(Rows showing where targets appear)
◇ ◇ ◇ ◇
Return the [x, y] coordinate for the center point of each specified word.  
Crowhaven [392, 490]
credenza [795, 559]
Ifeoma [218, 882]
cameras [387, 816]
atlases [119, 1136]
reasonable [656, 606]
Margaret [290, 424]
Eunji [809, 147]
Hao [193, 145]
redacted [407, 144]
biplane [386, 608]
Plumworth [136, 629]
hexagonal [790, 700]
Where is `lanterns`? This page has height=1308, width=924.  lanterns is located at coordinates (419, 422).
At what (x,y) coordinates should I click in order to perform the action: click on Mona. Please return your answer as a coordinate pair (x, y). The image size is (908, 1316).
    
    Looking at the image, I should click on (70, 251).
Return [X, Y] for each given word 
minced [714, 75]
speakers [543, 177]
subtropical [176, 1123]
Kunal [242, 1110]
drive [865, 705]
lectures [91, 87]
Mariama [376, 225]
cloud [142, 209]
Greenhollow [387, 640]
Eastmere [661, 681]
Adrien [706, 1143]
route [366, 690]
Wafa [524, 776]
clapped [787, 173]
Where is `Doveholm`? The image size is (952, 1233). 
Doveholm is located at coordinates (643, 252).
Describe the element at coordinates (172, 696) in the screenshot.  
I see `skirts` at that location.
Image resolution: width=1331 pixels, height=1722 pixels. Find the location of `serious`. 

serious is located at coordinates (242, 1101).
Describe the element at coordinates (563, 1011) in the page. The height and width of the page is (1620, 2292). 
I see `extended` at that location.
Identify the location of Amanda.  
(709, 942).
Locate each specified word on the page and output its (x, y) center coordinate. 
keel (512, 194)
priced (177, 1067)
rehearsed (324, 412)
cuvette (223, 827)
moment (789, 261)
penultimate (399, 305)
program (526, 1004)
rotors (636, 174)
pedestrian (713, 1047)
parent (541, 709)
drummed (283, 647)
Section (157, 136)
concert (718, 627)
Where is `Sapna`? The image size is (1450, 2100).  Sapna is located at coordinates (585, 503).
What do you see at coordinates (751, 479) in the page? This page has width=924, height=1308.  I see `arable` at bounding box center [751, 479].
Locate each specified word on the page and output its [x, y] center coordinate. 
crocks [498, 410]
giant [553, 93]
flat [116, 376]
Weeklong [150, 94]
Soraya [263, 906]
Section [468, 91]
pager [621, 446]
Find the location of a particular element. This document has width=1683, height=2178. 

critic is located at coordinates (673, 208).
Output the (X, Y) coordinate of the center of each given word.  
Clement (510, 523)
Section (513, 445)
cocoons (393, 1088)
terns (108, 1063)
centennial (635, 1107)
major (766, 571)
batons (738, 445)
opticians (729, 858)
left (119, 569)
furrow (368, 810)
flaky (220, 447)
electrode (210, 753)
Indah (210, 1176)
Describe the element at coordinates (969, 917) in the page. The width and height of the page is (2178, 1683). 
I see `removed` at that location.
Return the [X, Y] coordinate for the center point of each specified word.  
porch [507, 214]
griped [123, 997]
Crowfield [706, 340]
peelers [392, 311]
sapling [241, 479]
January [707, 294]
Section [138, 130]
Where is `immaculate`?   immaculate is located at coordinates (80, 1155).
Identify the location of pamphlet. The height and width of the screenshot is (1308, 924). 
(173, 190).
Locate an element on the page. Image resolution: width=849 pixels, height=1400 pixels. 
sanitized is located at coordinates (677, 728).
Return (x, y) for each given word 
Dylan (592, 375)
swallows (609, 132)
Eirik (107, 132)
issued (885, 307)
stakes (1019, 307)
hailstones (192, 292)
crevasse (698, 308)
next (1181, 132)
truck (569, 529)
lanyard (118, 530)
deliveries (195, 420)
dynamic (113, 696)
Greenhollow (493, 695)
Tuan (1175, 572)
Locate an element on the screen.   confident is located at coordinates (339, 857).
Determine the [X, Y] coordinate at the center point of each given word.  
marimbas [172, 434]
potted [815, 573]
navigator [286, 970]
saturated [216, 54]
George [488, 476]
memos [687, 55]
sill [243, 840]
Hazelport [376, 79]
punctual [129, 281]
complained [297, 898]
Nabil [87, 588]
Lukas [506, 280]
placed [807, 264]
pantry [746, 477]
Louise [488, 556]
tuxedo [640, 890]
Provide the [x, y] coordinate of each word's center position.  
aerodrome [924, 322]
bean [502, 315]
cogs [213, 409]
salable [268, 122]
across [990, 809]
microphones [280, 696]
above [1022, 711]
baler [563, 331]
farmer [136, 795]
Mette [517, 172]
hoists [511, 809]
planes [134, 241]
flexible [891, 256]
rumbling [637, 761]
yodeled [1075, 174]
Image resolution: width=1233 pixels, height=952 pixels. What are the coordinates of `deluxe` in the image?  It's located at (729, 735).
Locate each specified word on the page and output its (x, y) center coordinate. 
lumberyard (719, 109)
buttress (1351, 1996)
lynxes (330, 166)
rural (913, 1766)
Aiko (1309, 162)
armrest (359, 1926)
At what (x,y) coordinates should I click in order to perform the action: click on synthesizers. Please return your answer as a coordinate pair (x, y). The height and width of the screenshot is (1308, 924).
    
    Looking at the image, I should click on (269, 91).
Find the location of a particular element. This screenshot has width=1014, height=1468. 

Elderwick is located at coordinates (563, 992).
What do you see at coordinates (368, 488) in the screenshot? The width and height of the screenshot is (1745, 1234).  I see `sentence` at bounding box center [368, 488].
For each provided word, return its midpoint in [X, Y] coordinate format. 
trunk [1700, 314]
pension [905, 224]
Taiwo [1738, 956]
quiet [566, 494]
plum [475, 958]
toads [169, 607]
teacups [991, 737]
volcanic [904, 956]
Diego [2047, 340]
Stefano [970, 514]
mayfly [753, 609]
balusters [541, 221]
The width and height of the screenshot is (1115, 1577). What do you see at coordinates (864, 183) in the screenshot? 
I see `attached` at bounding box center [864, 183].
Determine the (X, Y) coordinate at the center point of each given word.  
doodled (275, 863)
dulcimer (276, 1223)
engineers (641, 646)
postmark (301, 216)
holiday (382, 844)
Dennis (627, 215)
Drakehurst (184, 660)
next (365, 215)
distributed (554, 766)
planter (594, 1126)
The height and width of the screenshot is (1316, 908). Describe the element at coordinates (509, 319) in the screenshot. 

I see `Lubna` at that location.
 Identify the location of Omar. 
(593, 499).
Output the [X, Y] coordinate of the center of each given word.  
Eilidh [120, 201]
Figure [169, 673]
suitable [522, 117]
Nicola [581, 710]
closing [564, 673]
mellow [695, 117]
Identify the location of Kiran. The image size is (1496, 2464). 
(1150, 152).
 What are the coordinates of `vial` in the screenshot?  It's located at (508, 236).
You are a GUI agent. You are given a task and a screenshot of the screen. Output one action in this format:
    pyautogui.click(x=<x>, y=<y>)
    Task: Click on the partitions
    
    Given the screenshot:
◇ ◇ ◇ ◇
Put every line of the listing above into a numbered list, skipping any blank lines.

## Exercise output:
1. Return the [x, y] coordinate for the center point of each specified word.  
2. Crowhaven [392, 490]
3. credenza [795, 559]
4. Ifeoma [218, 882]
5. cameras [387, 816]
6. atlases [119, 1136]
7. reasonable [656, 606]
8. Margaret [290, 424]
9. Eunji [809, 147]
10. Hao [193, 145]
11. redacted [407, 144]
12. biplane [386, 608]
13. Plumworth [136, 629]
14. hexagonal [790, 700]
15. Where is `lanterns`? This page has height=1308, width=924.  lanterns is located at coordinates (419, 422).
16. At what (x,y) coordinates should I click in order to perform the action: click on Mona. Please return your answer as a coordinate pair (x, y). The image size is (908, 1316).
17.     Looking at the image, I should click on (70, 251).
18. Return [X, Y] for each given word 
19. minced [714, 75]
20. speakers [543, 177]
21. subtropical [176, 1123]
22. Kunal [242, 1110]
23. drive [865, 705]
24. lectures [91, 87]
25. Mariama [376, 225]
26. cloud [142, 209]
27. Greenhollow [387, 640]
28. Eastmere [661, 681]
29. Adrien [706, 1143]
30. route [366, 690]
31. Wafa [524, 776]
32. clapped [787, 173]
33. Where is `Doveholm`? The image size is (952, 1233). 
34. Doveholm is located at coordinates (643, 252).
35. Describe the element at coordinates (172, 696) in the screenshot.  
36. I see `skirts` at that location.
37. Image resolution: width=1331 pixels, height=1722 pixels. Find the location of `serious`. 
38. serious is located at coordinates (242, 1101).
39. Describe the element at coordinates (563, 1011) in the page. The height and width of the page is (1620, 2292). 
40. I see `extended` at that location.
41. Identify the location of Amanda.  
42. (709, 942).
43. Locate each specified word on the page and output its (x, y) center coordinate. 
44. keel (512, 194)
45. priced (177, 1067)
46. rehearsed (324, 412)
47. cuvette (223, 827)
48. moment (789, 261)
49. penultimate (399, 305)
50. program (526, 1004)
51. rotors (636, 174)
52. pedestrian (713, 1047)
53. parent (541, 709)
54. drummed (283, 647)
55. Section (157, 136)
56. concert (718, 627)
57. Where is `Sapna`? The image size is (1450, 2100).  Sapna is located at coordinates (585, 503).
58. What do you see at coordinates (751, 479) in the page? This page has width=924, height=1308.  I see `arable` at bounding box center [751, 479].
59. Locate each specified word on the page and output its [x, y] center coordinate. 
60. crocks [498, 410]
61. giant [553, 93]
62. flat [116, 376]
63. Weeklong [150, 94]
64. Soraya [263, 906]
65. Section [468, 91]
66. pager [621, 446]
67. Find the location of a particular element. This document has width=1683, height=2178. 
68. critic is located at coordinates (673, 208).
69. Output the (X, Y) coordinate of the center of each given word.  
70. Clement (510, 523)
71. Section (513, 445)
72. cocoons (393, 1088)
73. terns (108, 1063)
74. centennial (635, 1107)
75. major (766, 571)
76. batons (738, 445)
77. opticians (729, 858)
78. left (119, 569)
79. furrow (368, 810)
80. flaky (220, 447)
81. electrode (210, 753)
82. Indah (210, 1176)
83. Describe the element at coordinates (969, 917) in the page. The width and height of the page is (2178, 1683). 
84. I see `removed` at that location.
85. Return the [X, Y] coordinate for the center point of each specified word.  
86. porch [507, 214]
87. griped [123, 997]
88. Crowfield [706, 340]
89. peelers [392, 311]
90. sapling [241, 479]
91. January [707, 294]
92. Section [138, 130]
93. Where is `immaculate`?   immaculate is located at coordinates (80, 1155).
94. Identify the location of pamphlet. The height and width of the screenshot is (1308, 924). 
95. (173, 190).
96. Locate an element on the page. Image resolution: width=849 pixels, height=1400 pixels. 
97. sanitized is located at coordinates (677, 728).
98. Return (x, y) for each given word 
99. Dylan (592, 375)
100. swallows (609, 132)
101. Eirik (107, 132)
102. issued (885, 307)
103. stakes (1019, 307)
104. hailstones (192, 292)
105. crevasse (698, 308)
106. next (1181, 132)
107. truck (569, 529)
108. lanyard (118, 530)
109. deliveries (195, 420)
110. dynamic (113, 696)
111. Greenhollow (493, 695)
112. Tuan (1175, 572)
113. Locate an element on the screen.   confident is located at coordinates (339, 857).
114. Determine the [X, Y] coordinate at the center point of each given word.  
115. marimbas [172, 434]
116. potted [815, 573]
117. navigator [286, 970]
118. saturated [216, 54]
119. George [488, 476]
120. memos [687, 55]
121. sill [243, 840]
122. Hazelport [376, 79]
123. punctual [129, 281]
124. complained [297, 898]
125. Nabil [87, 588]
126. Lukas [506, 280]
127. placed [807, 264]
128. pantry [746, 477]
129. Louise [488, 556]
130. tuxedo [640, 890]
131. Provide the [x, y] coordinate of each word's center position.  
132. aerodrome [924, 322]
133. bean [502, 315]
134. cogs [213, 409]
135. salable [268, 122]
136. across [990, 809]
137. microphones [280, 696]
138. above [1022, 711]
139. baler [563, 331]
140. farmer [136, 795]
141. Mette [517, 172]
142. hoists [511, 809]
143. planes [134, 241]
144. flexible [891, 256]
145. rumbling [637, 761]
146. yodeled [1075, 174]
147. Image resolution: width=1233 pixels, height=952 pixels. What are the coordinates of `deluxe` in the image?  It's located at (729, 735).
148. Locate each specified word on the page and output its (x, y) center coordinate. 
149. lumberyard (719, 109)
150. buttress (1351, 1996)
151. lynxes (330, 166)
152. rural (913, 1766)
153. Aiko (1309, 162)
154. armrest (359, 1926)
155. At what (x,y) coordinates should I click in order to perform the action: click on synthesizers. Please return your answer as a coordinate pair (x, y). The height and width of the screenshot is (1308, 924).
156.     Looking at the image, I should click on (269, 91).
157. Find the location of a particular element. This screenshot has width=1014, height=1468. 
158. Elderwick is located at coordinates (563, 992).
159. What do you see at coordinates (368, 488) in the screenshot? The width and height of the screenshot is (1745, 1234).  I see `sentence` at bounding box center [368, 488].
160. For each provided word, return its midpoint in [X, Y] coordinate format. 
161. trunk [1700, 314]
162. pension [905, 224]
163. Taiwo [1738, 956]
164. quiet [566, 494]
165. plum [475, 958]
166. toads [169, 607]
167. teacups [991, 737]
168. volcanic [904, 956]
169. Diego [2047, 340]
170. Stefano [970, 514]
171. mayfly [753, 609]
172. balusters [541, 221]
173. The width and height of the screenshot is (1115, 1577). What do you see at coordinates (864, 183) in the screenshot? 
174. I see `attached` at bounding box center [864, 183].
175. Determine the (X, Y) coordinate at the center point of each given word.  
176. doodled (275, 863)
177. dulcimer (276, 1223)
178. engineers (641, 646)
179. postmark (301, 216)
180. holiday (382, 844)
181. Dennis (627, 215)
182. Drakehurst (184, 660)
183. next (365, 215)
184. distributed (554, 766)
185. planter (594, 1126)
186. The height and width of the screenshot is (1316, 908). Describe the element at coordinates (509, 319) in the screenshot. 
187. I see `Lubna` at that location.
188.  Identify the location of Omar. 
189. (593, 499).
190. Output the [X, Y] coordinate of the center of each given word.  
191. Eilidh [120, 201]
192. Figure [169, 673]
193. suitable [522, 117]
194. Nicola [581, 710]
195. closing [564, 673]
196. mellow [695, 117]
197. Identify the location of Kiran. The image size is (1496, 2464). 
198. (1150, 152).
199.  What are the coordinates of `vial` in the screenshot?  It's located at (508, 236).
200. You are a GUI agent. You are given a task and a screenshot of the screen. Output one action in this format:
201.     pyautogui.click(x=<x>, y=<y>)
202.     Task: Click on the partitions
203.     Given the screenshot:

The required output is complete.